(Data extracted from a collection)
□ □ □ □ □ □ □

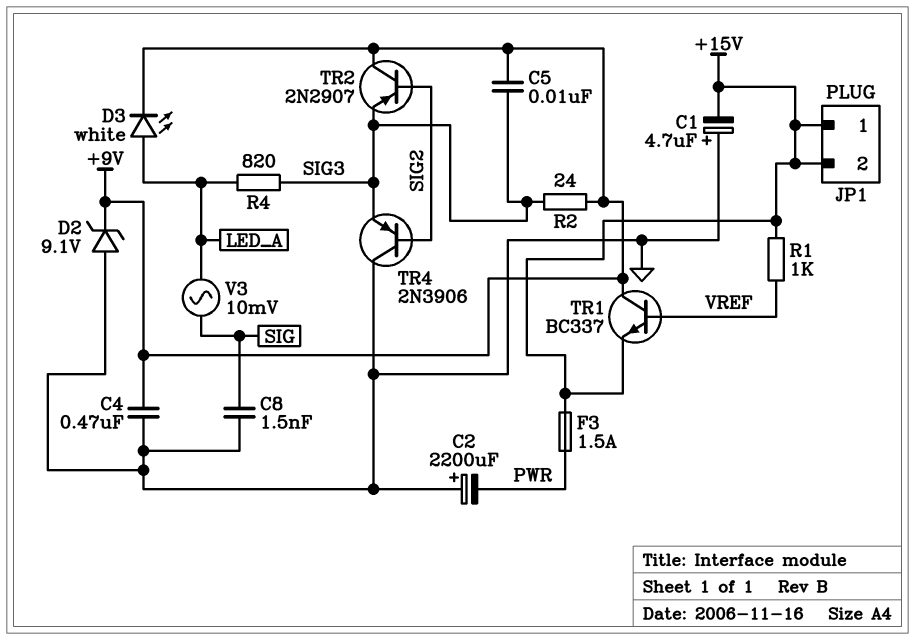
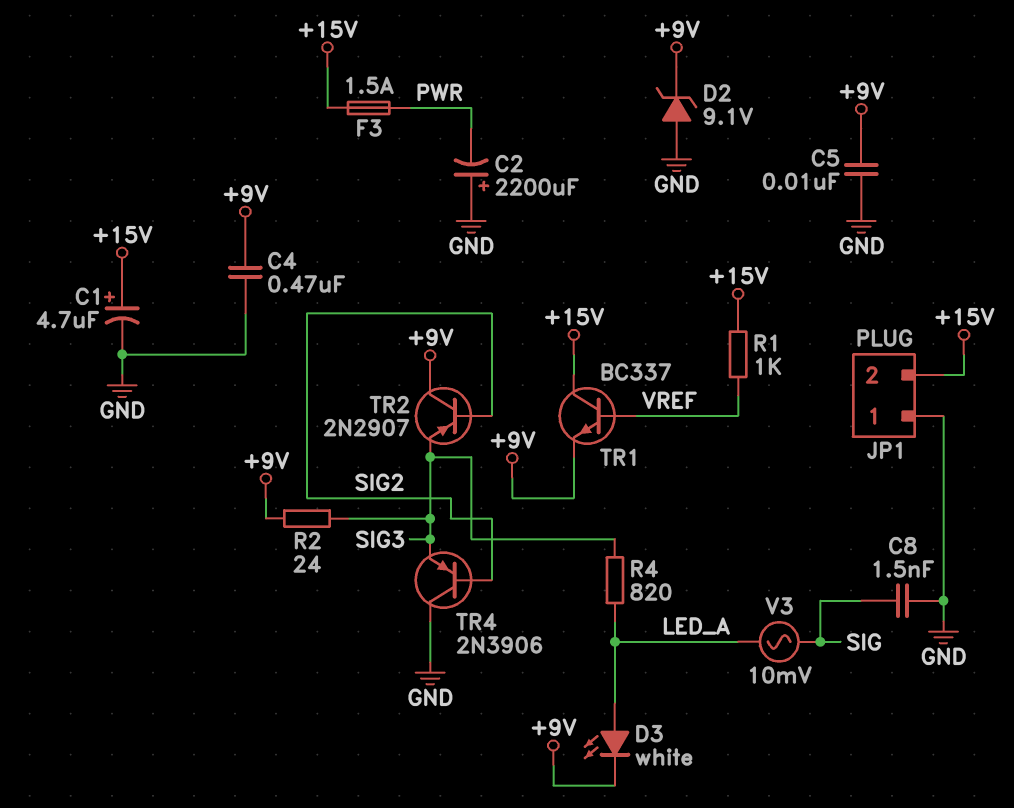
C1: 4.7uF (plus GND, minus +15V) -> 4.7uF (plus +15V, minus GND)
C5: 10nF (+9V, SIG3) -> 10nF (+9V, GND)
JP1 pin 1: +15V -> GND
TR1: NPN BC337 (B VREF, C +9V, E +15V) -> NPN BC337 (B VREF, C +15V, E +9V)

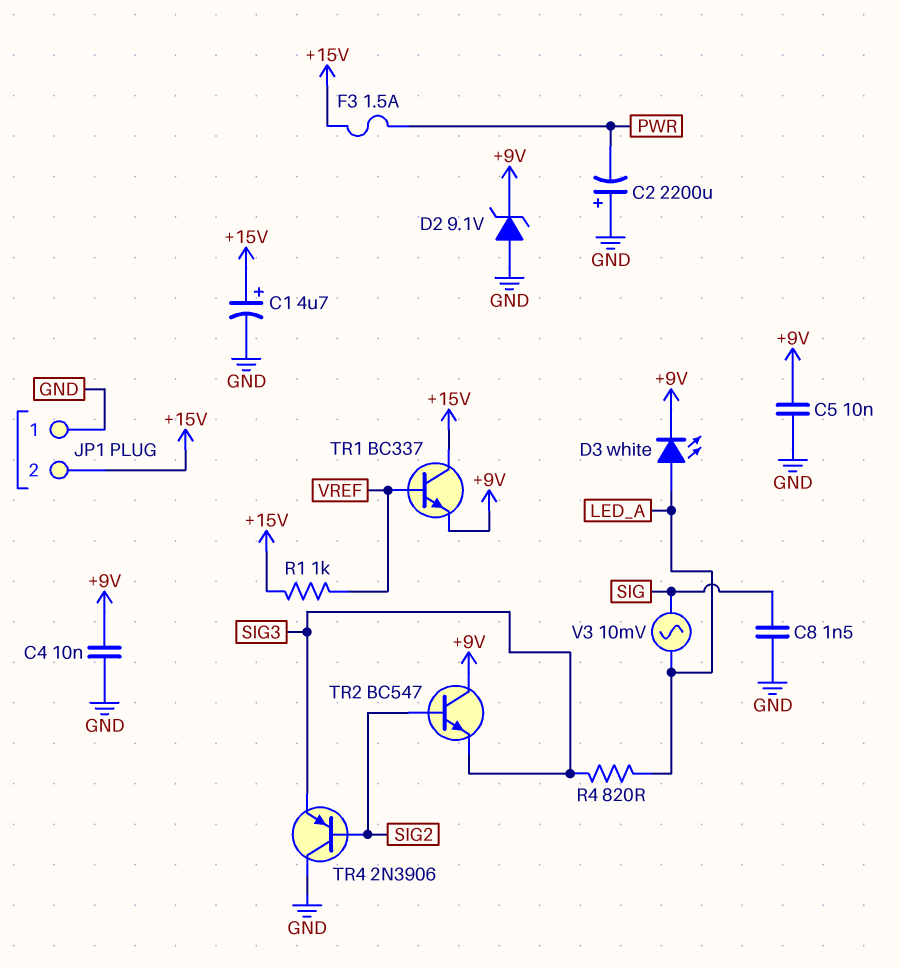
C4: 470nF (+9V, GND) -> 10nF (+9V, GND)
R2: 24 (+9V, SIG3) -> none
TR2: PNP 2N2907 (B SIG2, C +9V, E SIG3) -> NPN BC547 (B SIG2, C +9V, E SIG3)

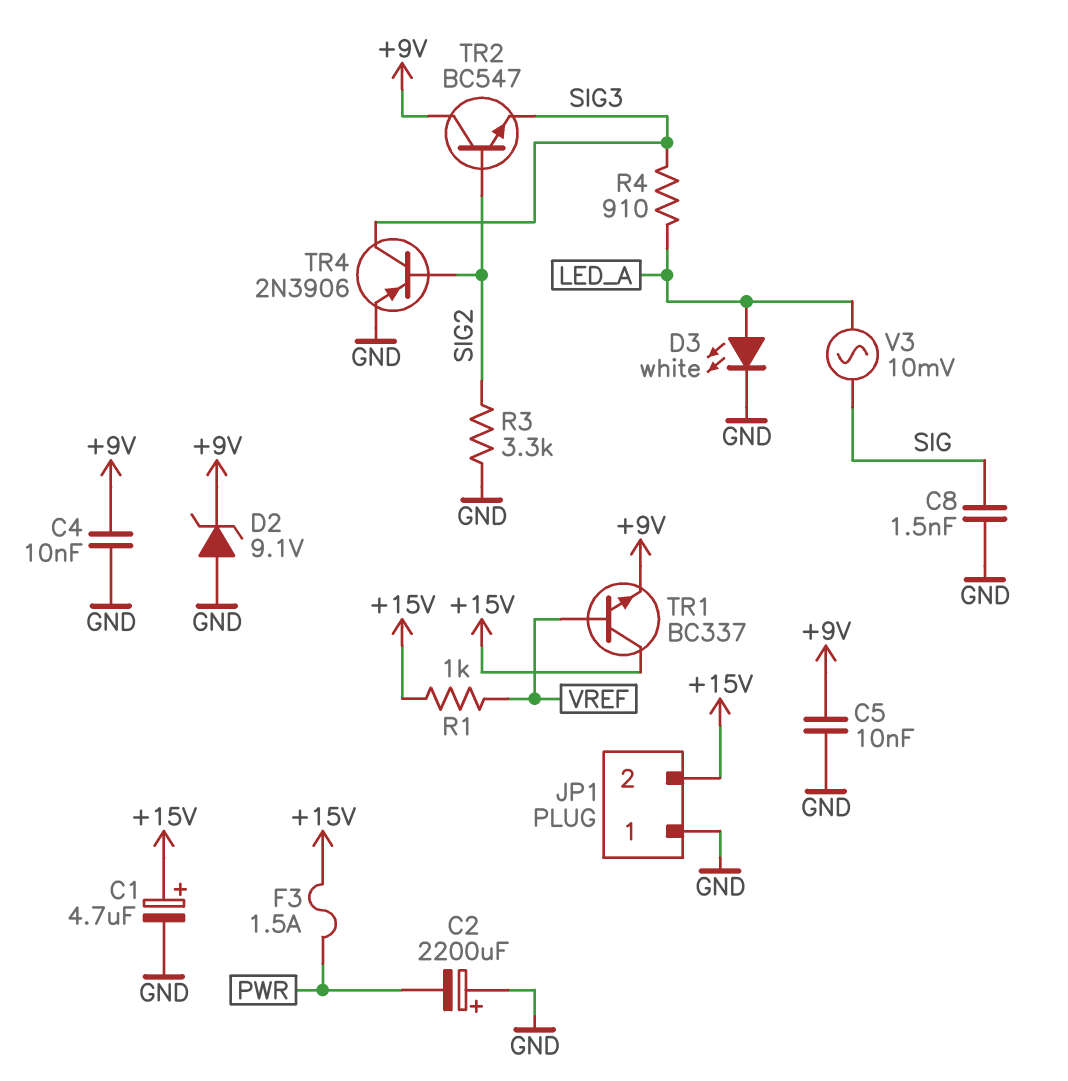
D3: LED white (A LED_A, K +9V) -> LED white (A LED_A, K GND)
R3: none -> 3.3k (GND, SIG2)
R4: 820 (LED_A, SIG3) -> 910 (LED_A, SIG3)
TR4: PNP 2N3906 (B SIG2, C GND, E SIG3) -> PNP 2N3906 (B SIG2, C SIG3, E GND)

□ □ □ □ □ □ □

▸ ASSIGNED TASK
When you copy the entries above, reproduce each line exactly and leave out any pictures.

▸ FINAL ANSWER
C1: 4.7uF (plus GND, minus +15V) -> 4.7uF (plus +15V, minus GND)
C5: 10nF (+9V, SIG3) -> 10nF (+9V, GND)
JP1 pin 1: +15V -> GND
TR1: NPN BC337 (B VREF, C +9V, E +15V) -> NPN BC337 (B VREF, C +15V, E +9V)

C4: 470nF (+9V, GND) -> 10nF (+9V, GND)
R2: 24 (+9V, SIG3) -> none
TR2: PNP 2N2907 (B SIG2, C +9V, E SIG3) -> NPN BC547 (B SIG2, C +9V, E SIG3)

D3: LED white (A LED_A, K +9V) -> LED white (A LED_A, K GND)
R3: none -> 3.3k (GND, SIG2)
R4: 820 (LED_A, SIG3) -> 910 (LED_A, SIG3)
TR4: PNP 2N3906 (B SIG2, C GND, E SIG3) -> PNP 2N3906 (B SIG2, C SIG3, E GND)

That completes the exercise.